**Work instructions:**
Reproduce the entire listing below verbatim.

++++++++++

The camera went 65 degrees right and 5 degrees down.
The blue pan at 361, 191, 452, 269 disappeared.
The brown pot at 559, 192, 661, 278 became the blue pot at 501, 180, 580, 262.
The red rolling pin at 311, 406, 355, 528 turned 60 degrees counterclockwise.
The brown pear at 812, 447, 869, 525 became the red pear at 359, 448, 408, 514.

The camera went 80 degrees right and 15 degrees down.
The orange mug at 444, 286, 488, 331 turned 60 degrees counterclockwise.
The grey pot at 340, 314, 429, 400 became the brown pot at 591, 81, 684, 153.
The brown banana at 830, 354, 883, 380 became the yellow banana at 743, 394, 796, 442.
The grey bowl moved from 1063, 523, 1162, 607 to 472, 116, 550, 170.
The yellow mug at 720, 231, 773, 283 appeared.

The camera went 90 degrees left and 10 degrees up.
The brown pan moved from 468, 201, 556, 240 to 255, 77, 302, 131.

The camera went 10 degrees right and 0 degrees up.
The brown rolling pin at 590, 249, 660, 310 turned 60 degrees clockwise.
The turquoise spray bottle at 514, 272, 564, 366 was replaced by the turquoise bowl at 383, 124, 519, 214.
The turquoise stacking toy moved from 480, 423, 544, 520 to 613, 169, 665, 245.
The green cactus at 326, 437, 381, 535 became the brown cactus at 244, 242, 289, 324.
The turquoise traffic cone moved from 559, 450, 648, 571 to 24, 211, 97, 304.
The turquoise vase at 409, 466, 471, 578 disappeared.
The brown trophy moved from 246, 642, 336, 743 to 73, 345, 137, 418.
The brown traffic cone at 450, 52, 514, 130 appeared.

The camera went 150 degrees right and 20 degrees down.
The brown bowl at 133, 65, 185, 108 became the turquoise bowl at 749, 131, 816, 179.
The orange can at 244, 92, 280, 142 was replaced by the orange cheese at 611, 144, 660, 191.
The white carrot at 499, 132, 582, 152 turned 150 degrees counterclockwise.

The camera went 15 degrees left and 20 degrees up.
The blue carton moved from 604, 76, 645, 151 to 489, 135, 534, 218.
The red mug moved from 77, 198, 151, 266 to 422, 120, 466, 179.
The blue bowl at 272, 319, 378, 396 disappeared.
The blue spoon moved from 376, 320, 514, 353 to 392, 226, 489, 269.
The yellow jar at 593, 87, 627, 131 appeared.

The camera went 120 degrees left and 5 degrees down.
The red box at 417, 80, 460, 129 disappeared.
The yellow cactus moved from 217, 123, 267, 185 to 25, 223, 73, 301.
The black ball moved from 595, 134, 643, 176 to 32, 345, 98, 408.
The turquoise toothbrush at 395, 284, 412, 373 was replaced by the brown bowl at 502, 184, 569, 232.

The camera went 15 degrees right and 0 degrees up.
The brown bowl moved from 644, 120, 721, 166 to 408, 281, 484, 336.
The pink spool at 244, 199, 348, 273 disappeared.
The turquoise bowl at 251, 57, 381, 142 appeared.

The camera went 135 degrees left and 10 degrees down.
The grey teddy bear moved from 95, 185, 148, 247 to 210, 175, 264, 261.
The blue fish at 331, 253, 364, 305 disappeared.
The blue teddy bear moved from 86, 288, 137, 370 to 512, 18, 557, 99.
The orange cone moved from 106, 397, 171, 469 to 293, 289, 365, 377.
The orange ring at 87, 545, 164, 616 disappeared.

++++++++++

**Final answer:**
The camera went 65 degrees right and 5 degrees down.
The blue pan at 361, 191, 452, 269 disappeared.
The brown pot at 559, 192, 661, 278 became the blue pot at 501, 180, 580, 262.
The red rolling pin at 311, 406, 355, 528 turned 60 degrees counterclockwise.
The brown pear at 812, 447, 869, 525 became the red pear at 359, 448, 408, 514.

The camera went 80 degrees right and 15 degrees down.
The orange mug at 444, 286, 488, 331 turned 60 degrees counterclockwise.
The grey pot at 340, 314, 429, 400 became the brown pot at 591, 81, 684, 153.
The brown banana at 830, 354, 883, 380 became the yellow banana at 743, 394, 796, 442.
The grey bowl moved from 1063, 523, 1162, 607 to 472, 116, 550, 170.
The yellow mug at 720, 231, 773, 283 appeared.

The camera went 90 degrees left and 10 degrees up.
The brown pan moved from 468, 201, 556, 240 to 255, 77, 302, 131.

The camera went 10 degrees right and 0 degrees up.
The brown rolling pin at 590, 249, 660, 310 turned 60 degrees clockwise.
The turquoise spray bottle at 514, 272, 564, 366 was replaced by the turquoise bowl at 383, 124, 519, 214.
The turquoise stacking toy moved from 480, 423, 544, 520 to 613, 169, 665, 245.
The green cactus at 326, 437, 381, 535 became the brown cactus at 244, 242, 289, 324.
The turquoise traffic cone moved from 559, 450, 648, 571 to 24, 211, 97, 304.
The turquoise vase at 409, 466, 471, 578 disappeared.
The brown trophy moved from 246, 642, 336, 743 to 73, 345, 137, 418.
The brown traffic cone at 450, 52, 514, 130 appeared.

The camera went 150 degrees right and 20 degrees down.
The brown bowl at 133, 65, 185, 108 became the turquoise bowl at 749, 131, 816, 179.
The orange can at 244, 92, 280, 142 was replaced by the orange cheese at 611, 144, 660, 191.
The white carrot at 499, 132, 582, 152 turned 150 degrees counterclockwise.

The camera went 15 degrees left and 20 degrees up.
The blue carton moved from 604, 76, 645, 151 to 489, 135, 534, 218.
The red mug moved from 77, 198, 151, 266 to 422, 120, 466, 179.
The blue bowl at 272, 319, 378, 396 disappeared.
The blue spoon moved from 376, 320, 514, 353 to 392, 226, 489, 269.
The yellow jar at 593, 87, 627, 131 appeared.

The camera went 120 degrees left and 5 degrees down.
The red box at 417, 80, 460, 129 disappeared.
The yellow cactus moved from 217, 123, 267, 185 to 25, 223, 73, 301.
The black ball moved from 595, 134, 643, 176 to 32, 345, 98, 408.
The turquoise toothbrush at 395, 284, 412, 373 was replaced by the brown bowl at 502, 184, 569, 232.

The camera went 15 degrees right and 0 degrees up.
The brown bowl moved from 644, 120, 721, 166 to 408, 281, 484, 336.
The pink spool at 244, 199, 348, 273 disappeared.
The turquoise bowl at 251, 57, 381, 142 appeared.

The camera went 135 degrees left and 10 degrees down.
The grey teddy bear moved from 95, 185, 148, 247 to 210, 175, 264, 261.
The blue fish at 331, 253, 364, 305 disappeared.
The blue teddy bear moved from 86, 288, 137, 370 to 512, 18, 557, 99.
The orange cone moved from 106, 397, 171, 469 to 293, 289, 365, 377.
The orange ring at 87, 545, 164, 616 disappeared.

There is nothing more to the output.